▶ _WRITTEN PROBLEM_: Reproduce the lines below word for word, omitting the pictures.

## Begin RECORDS SHOWN

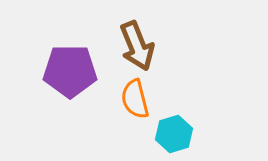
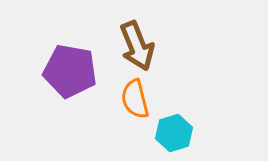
purple pentagon: rotated 10 degrees clockwise
cyan hexagon: moved 1 px up
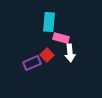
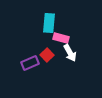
cyan rectangle: moved 1 px down
white arrow: rotated 24 degrees counterclockwise
purple rectangle: moved 2 px left
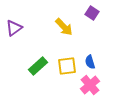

## End RECORDS SHOWN

▶ _TASK RESULT_:
purple pentagon: rotated 10 degrees clockwise
cyan hexagon: moved 1 px up
cyan rectangle: moved 1 px down
white arrow: rotated 24 degrees counterclockwise
purple rectangle: moved 2 px left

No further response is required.